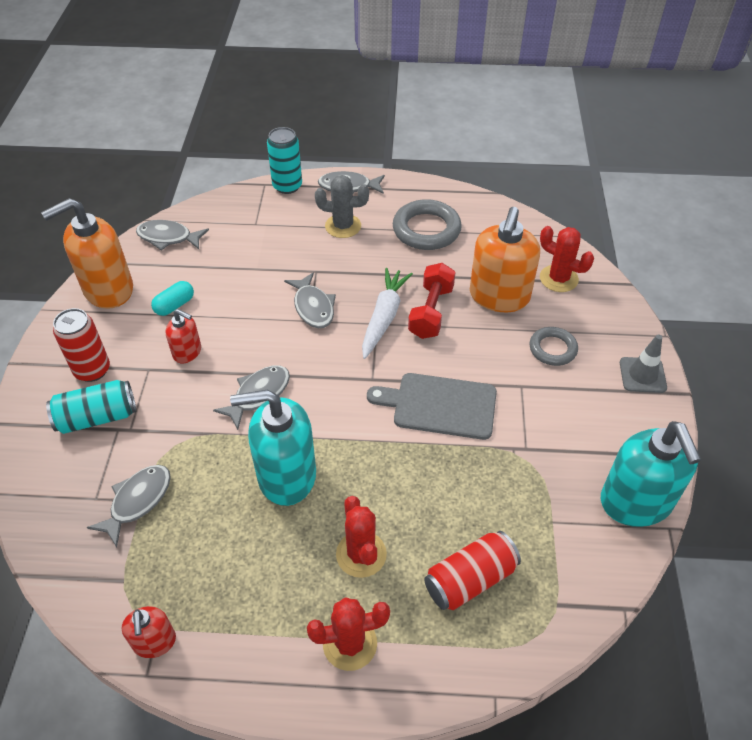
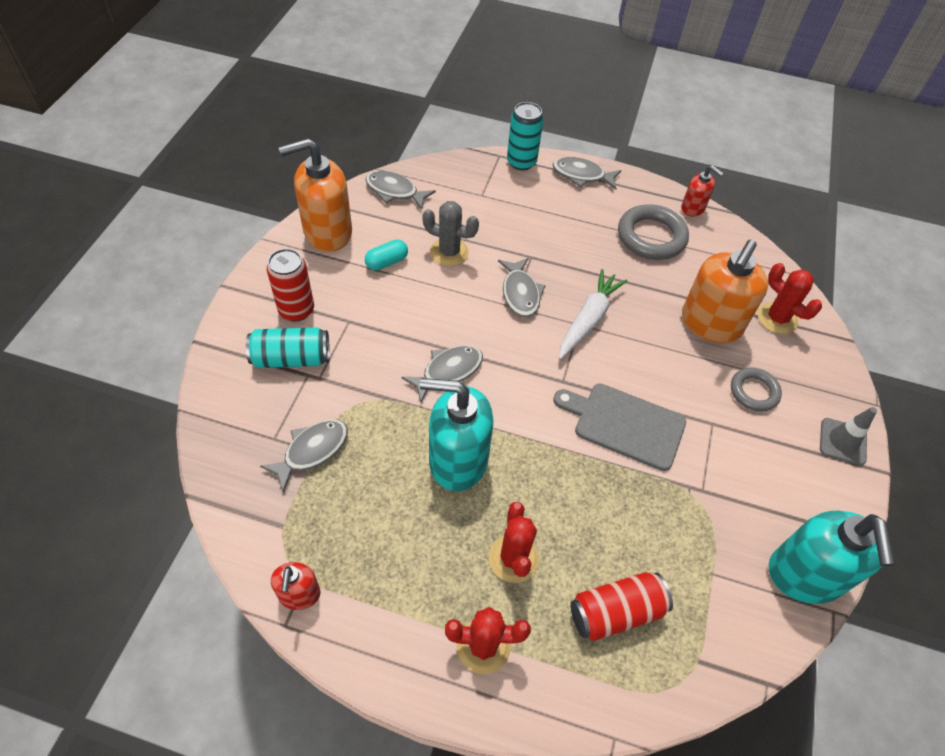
camera: 10 degrees right, 5 degrees up
(187, 352) = (389, 312): red soap dispenser -> red soap dispenser (693, 208)
(343, 226) = (568, 215): grey cactus -> grey cactus (449, 252)
(431, 312) = (637, 324): red dumbbell -> none

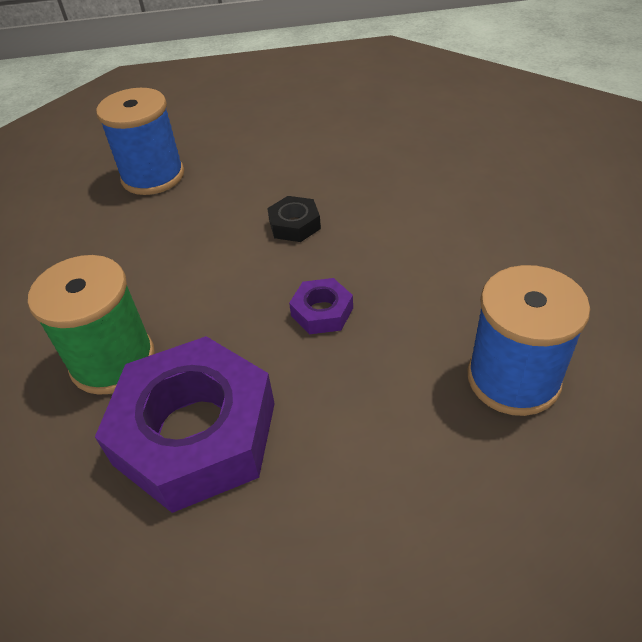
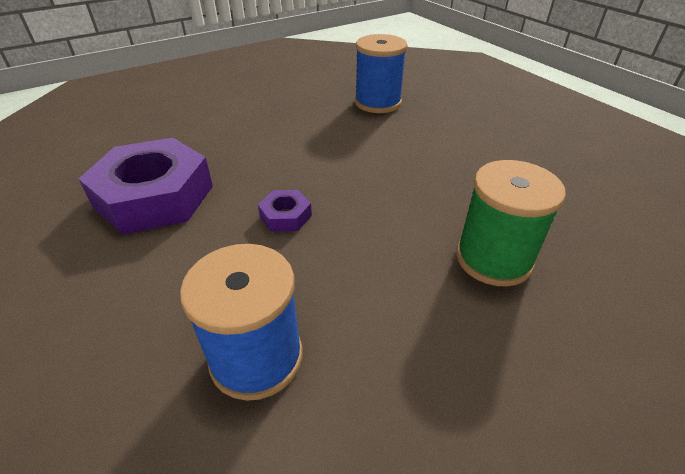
camera: 60 degrees right, 5 degrees down
(113, 361) = (204, 147): green spool -> green spool (493, 259)
(294, 225) = (373, 174): black nut -> none

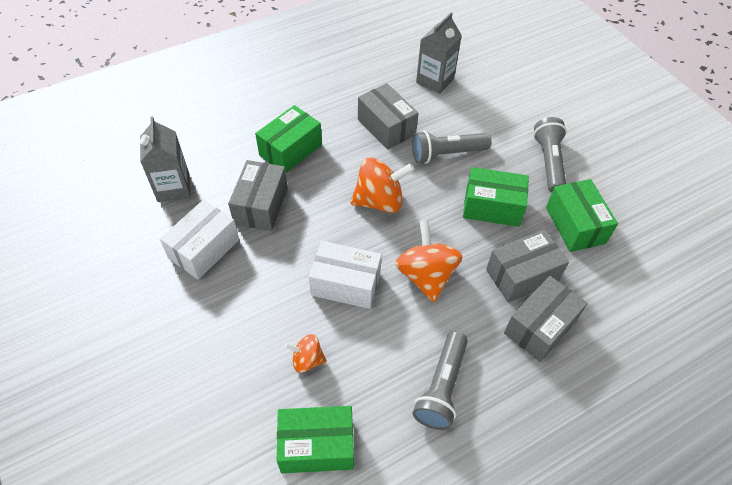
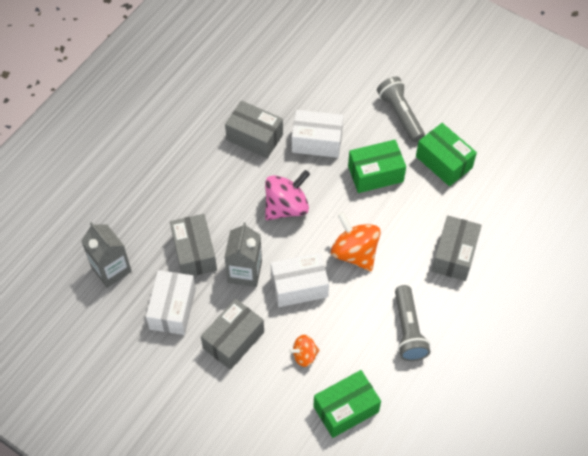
camera: 25 degrees left, 5 degrees up
(290, 150) = (187, 193): green box -> none
(379, 201) = (286, 207): orange spinning top -> pink spinning top
(435, 81) = (271, 74): grey carton -> grey carton (244, 272)
(446, 154) = (317, 141): grey flashlight -> white box
(522, 275) = (423, 220): grey box -> grey box (233, 340)

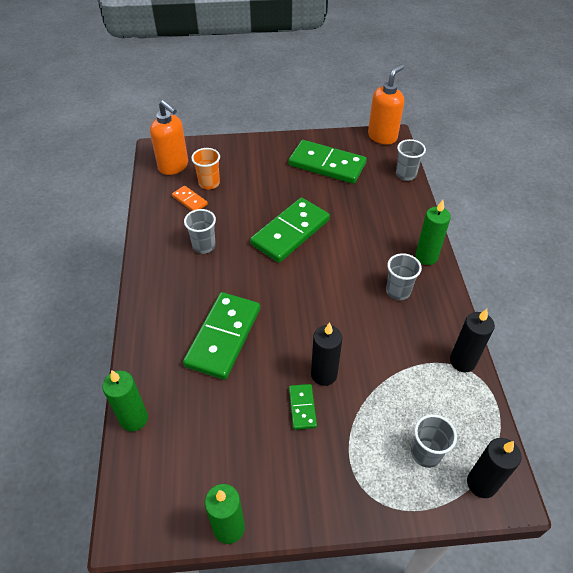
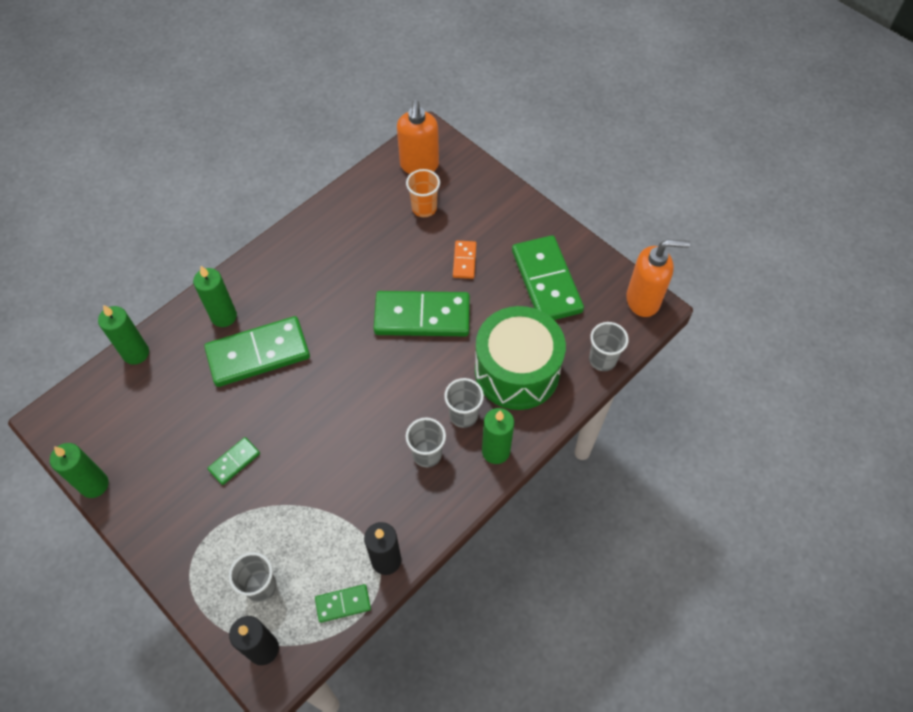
camera: 50 degrees right, 10 degrees up
(167, 339) = (224, 316): none -> green candle
(189, 200) = (388, 211): orange domino -> orange domino (464, 261)
(204, 246) = (344, 264): grey cup -> grey cup (463, 415)
(324, 374) = (280, 455): black candle -> none
(377, 213) = (517, 371): none -> green drum
(479, 408) = (343, 604): none -> green domino

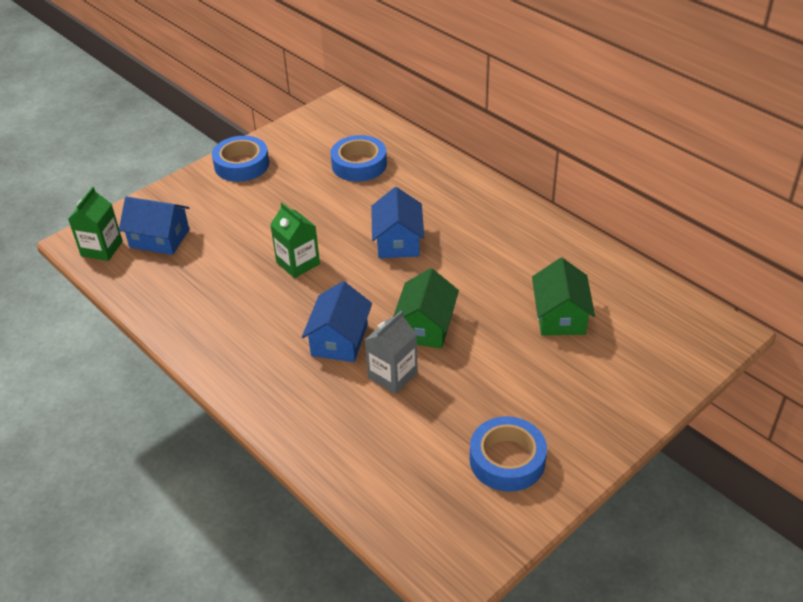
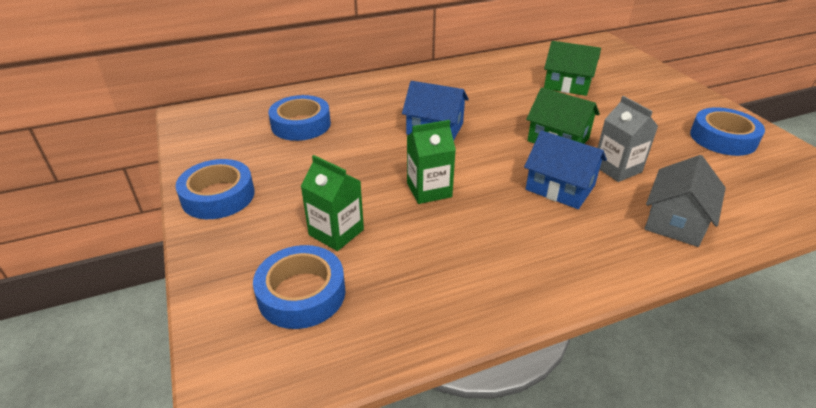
camera: 70 degrees left, 5 degrees down
(102, 249) = (275, 364): green carton -> green carton (336, 232)
(159, 238) = (301, 293): blue house -> blue tape
(322, 422) = (675, 221): none -> grey house

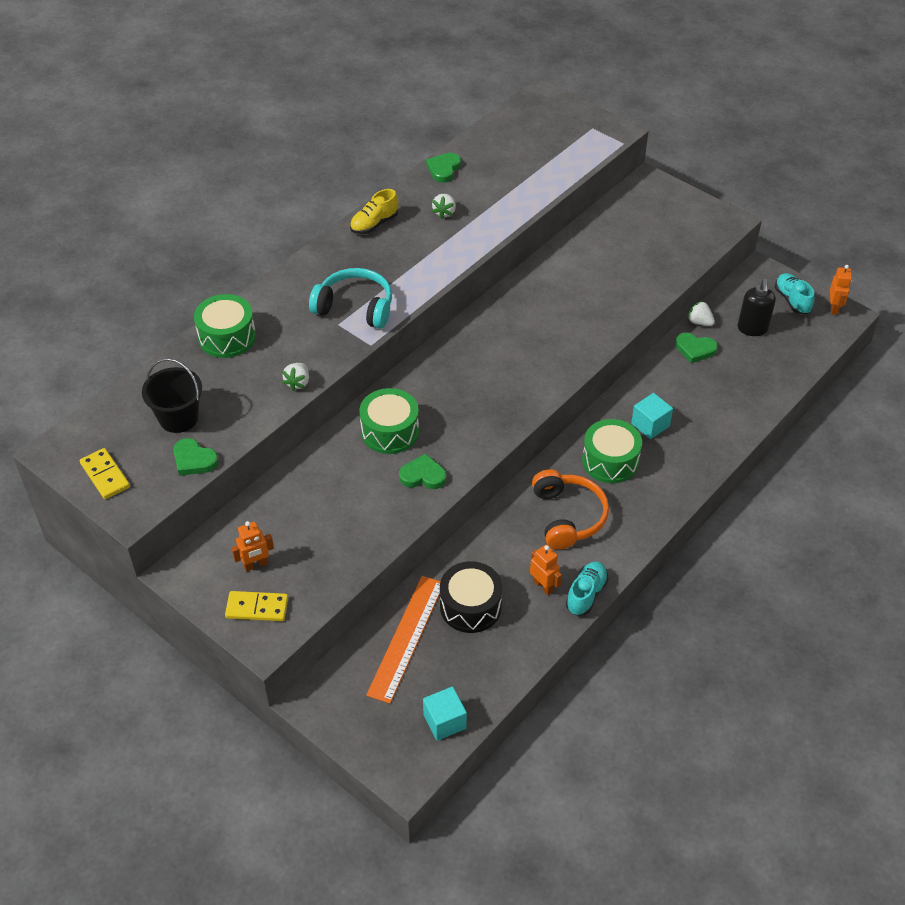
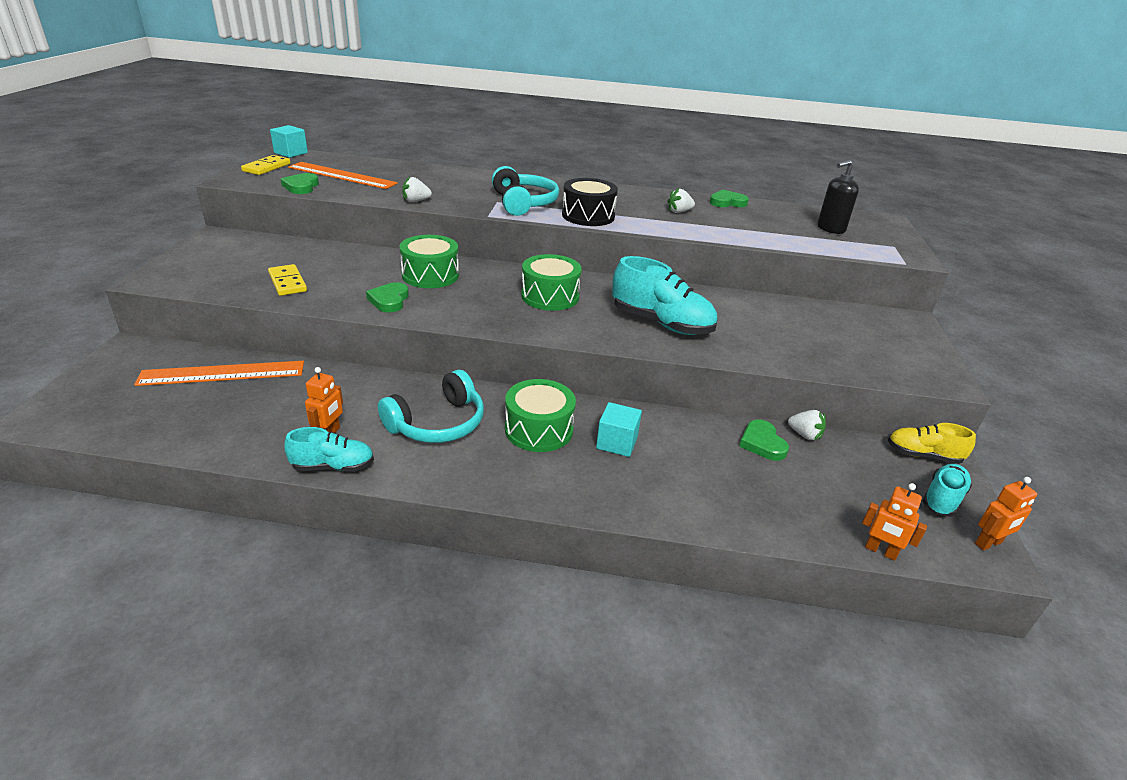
camera: 55 degrees right, 15 degrees down
(178, 418) = (342, 175): black bucket -> orange ruler
(227, 337) = (440, 173): green drum -> green drum (550, 296)
(255, 565) = (238, 258): orange robot -> orange robot (880, 551)
(257, 608) = (188, 269): yellow domino -> yellow domino (287, 282)
(374, 224) = (625, 192): yellow shoe -> yellow shoe (923, 455)
(423, 475) = (389, 300): green heart -> green heart turned 150 degrees counterclockwise
(444, 721) = (116, 422): turquoise cube -> turquoise cube (291, 153)
(470, 606) = (278, 397): black drum -> black drum (588, 216)
(568, 322) = (661, 323): none -> turquoise shoe
(568, 516) = (437, 423): orange headphones -> turquoise headphones
(699, 322) = (804, 435): white strawberry -> white strawberry turned 120 degrees clockwise
(752, 329) = (851, 478): black soap dispenser -> black soap dispenser (830, 229)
____
:: TASK TO COMPLETE ::
Return exactly what appears from the opening line of the material through the line with "camera: 60 degrees right, 5 degrees down", apart from the pictures.

:: RESULT OF THE EXERCISE ::
camera: 10 degrees right, 5 degrees up
(187, 352) = (389, 312): red soap dispenser -> red soap dispenser (693, 208)
(343, 226) = (568, 215): grey cactus -> grey cactus (449, 252)
(431, 312) = (637, 324): red dumbbell -> none

camera: 60 degrees right, 5 degrees down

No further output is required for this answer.